__WORKING DATA__.
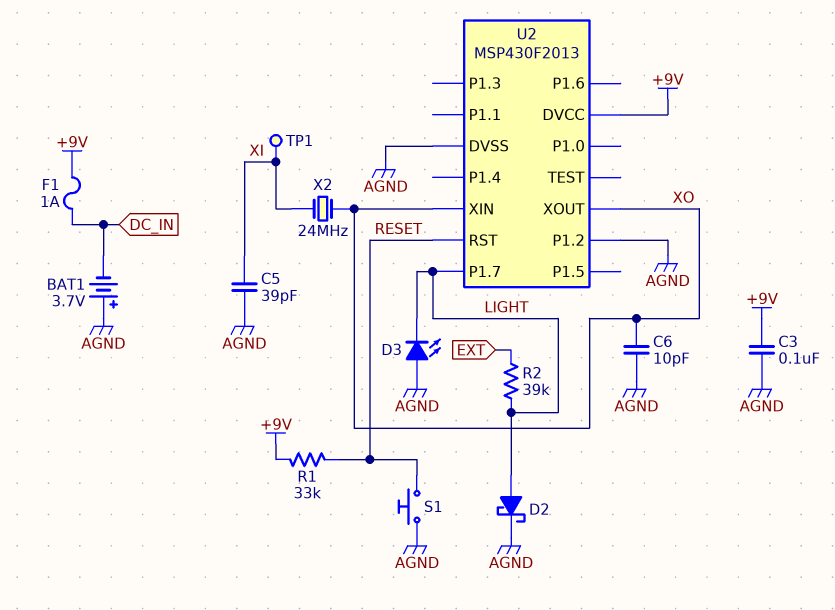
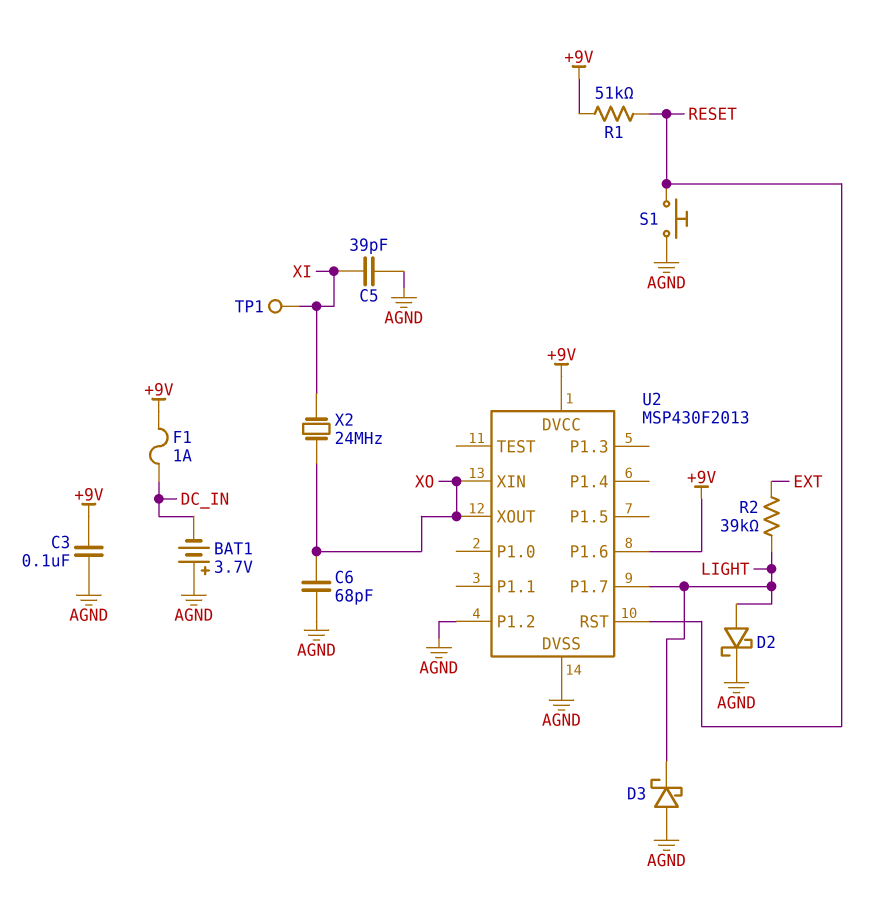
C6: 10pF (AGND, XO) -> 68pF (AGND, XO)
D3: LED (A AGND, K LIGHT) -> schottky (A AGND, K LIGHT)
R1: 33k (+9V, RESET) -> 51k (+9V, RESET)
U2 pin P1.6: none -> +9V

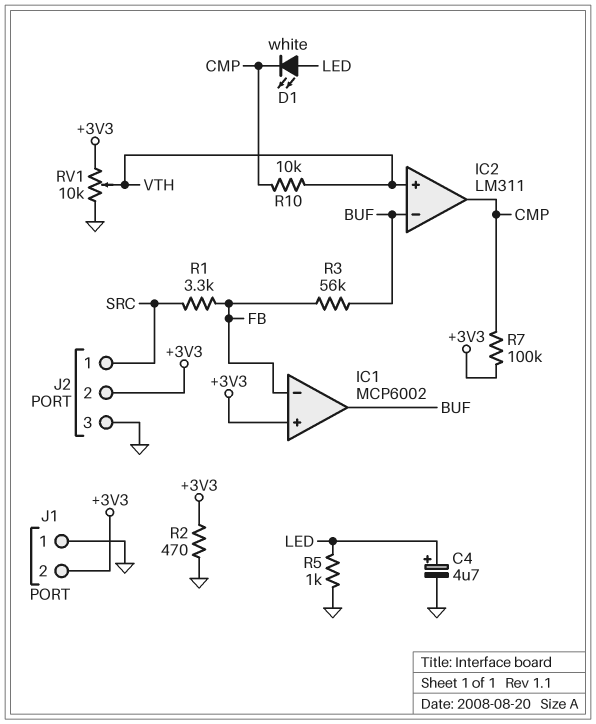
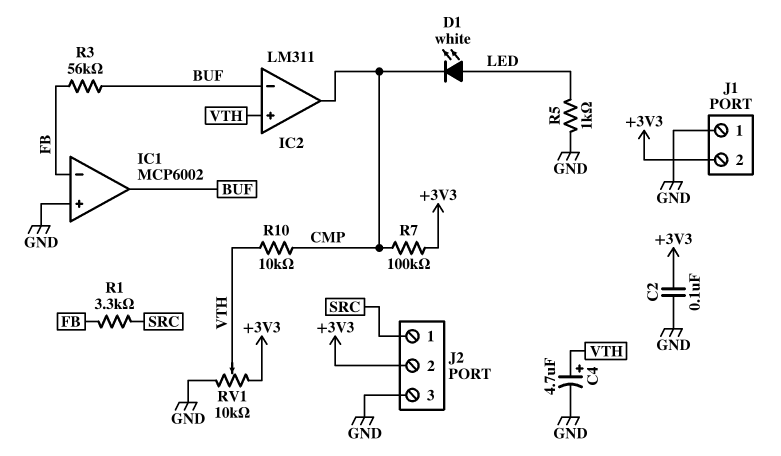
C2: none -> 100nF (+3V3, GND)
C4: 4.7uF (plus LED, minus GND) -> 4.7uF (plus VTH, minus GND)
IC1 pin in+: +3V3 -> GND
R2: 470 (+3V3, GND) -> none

__WORK TO BE COMPLETED__.
Make an exact copy of the data, leaving its pictures out.

__EXERCISE OUTPUT__.
C6: 10pF (AGND, XO) -> 68pF (AGND, XO)
D3: LED (A AGND, K LIGHT) -> schottky (A AGND, K LIGHT)
R1: 33k (+9V, RESET) -> 51k (+9V, RESET)
U2 pin P1.6: none -> +9V

C2: none -> 100nF (+3V3, GND)
C4: 4.7uF (plus LED, minus GND) -> 4.7uF (plus VTH, minus GND)
IC1 pin in+: +3V3 -> GND
R2: 470 (+3V3, GND) -> none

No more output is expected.